Before-and-after change records
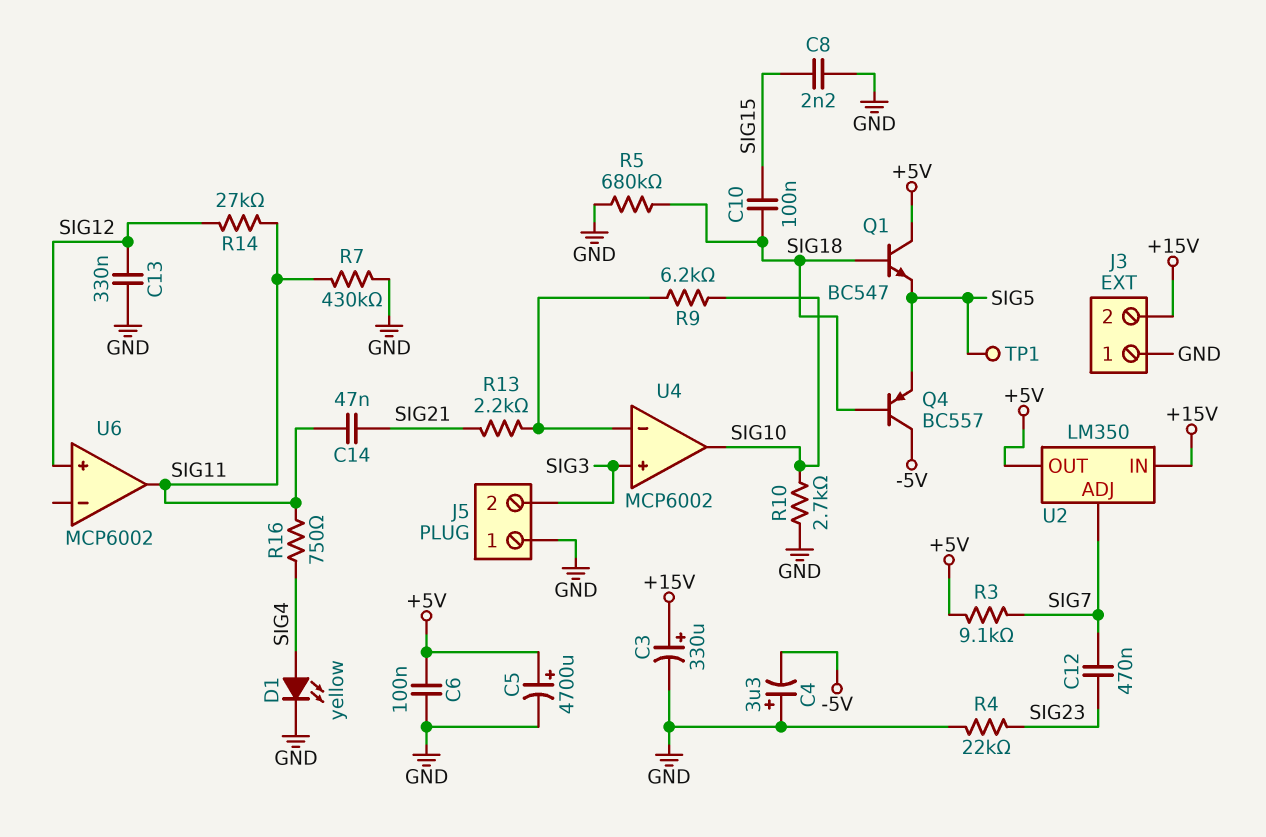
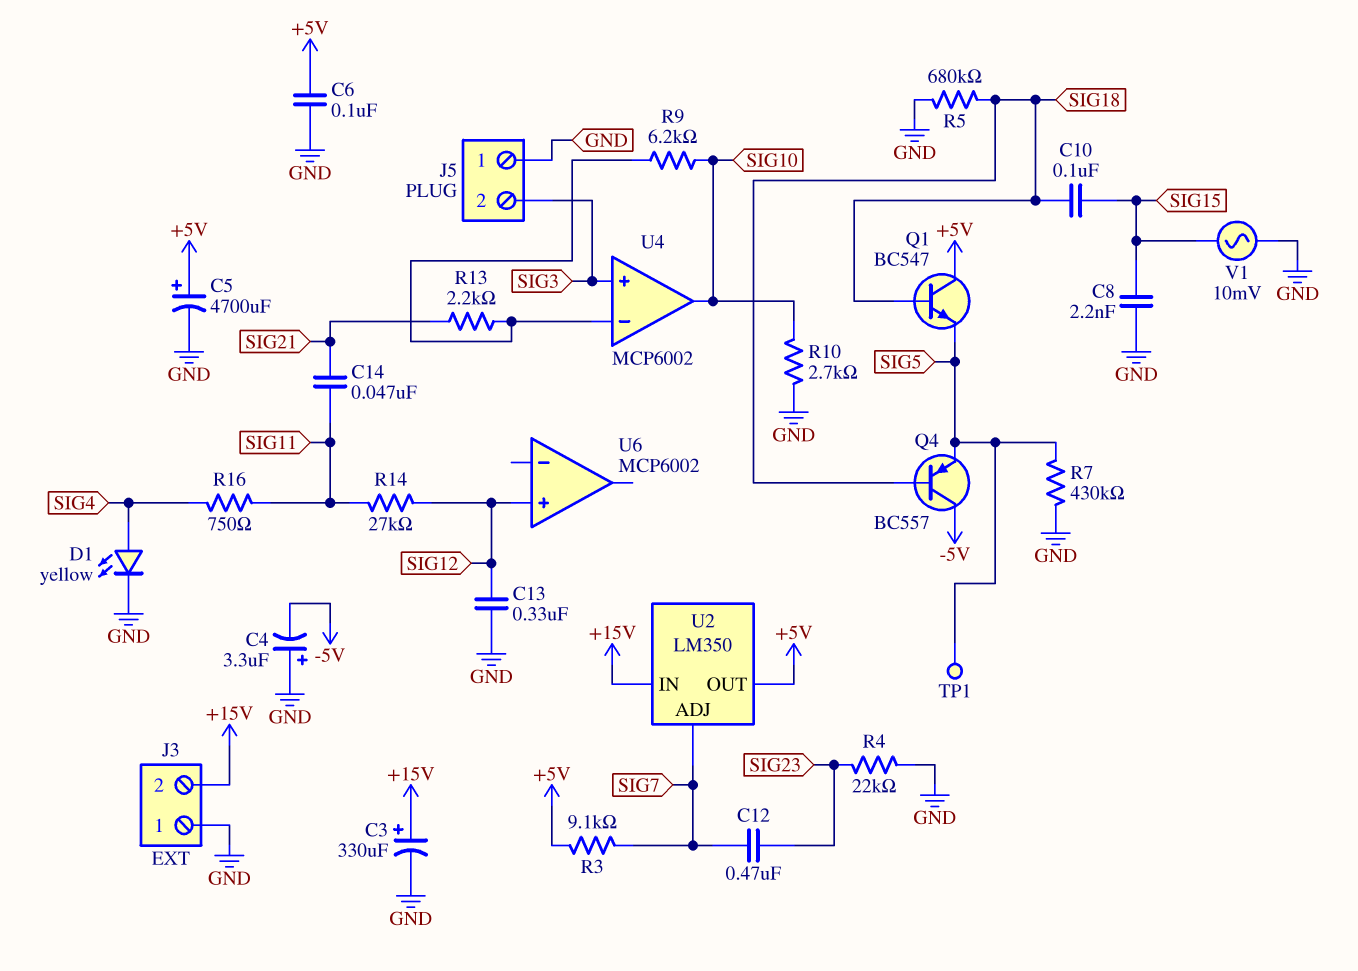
R7: 430k (GND, SIG11) -> 430k (GND, SIG5)
U6 pin out: SIG11 -> none
V1: none -> AC 10mV (GND, SIG15)

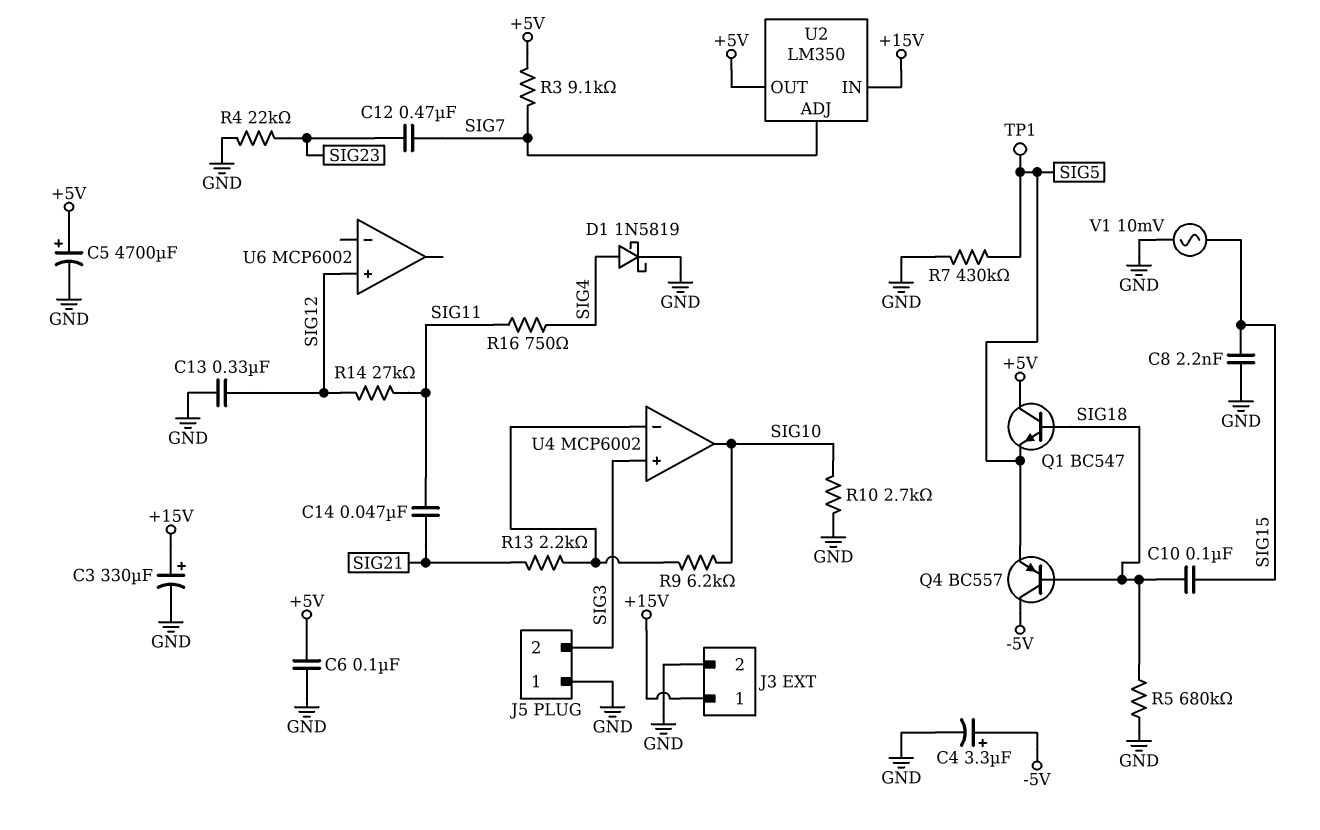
C4: 3.3uF (plus GND, minus -5V) -> 3.3uF (plus -5V, minus GND)
D1: LED yellow (A SIG4, K GND) -> schottky 1N5819 (A SIG4, K GND)
J3 pin 1: GND -> +15V
J3 pin 2: +15V -> GND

**Task description:** Pictures stay out. Return exactly the lines from the one with "V1: none -> AC 10mV (GND, SIG15)" through the last line of the data.

**Response area:**
V1: none -> AC 10mV (GND, SIG15)

C4: 3.3uF (plus GND, minus -5V) -> 3.3uF (plus -5V, minus GND)
D1: LED yellow (A SIG4, K GND) -> schottky 1N5819 (A SIG4, K GND)
J3 pin 1: GND -> +15V
J3 pin 2: +15V -> GND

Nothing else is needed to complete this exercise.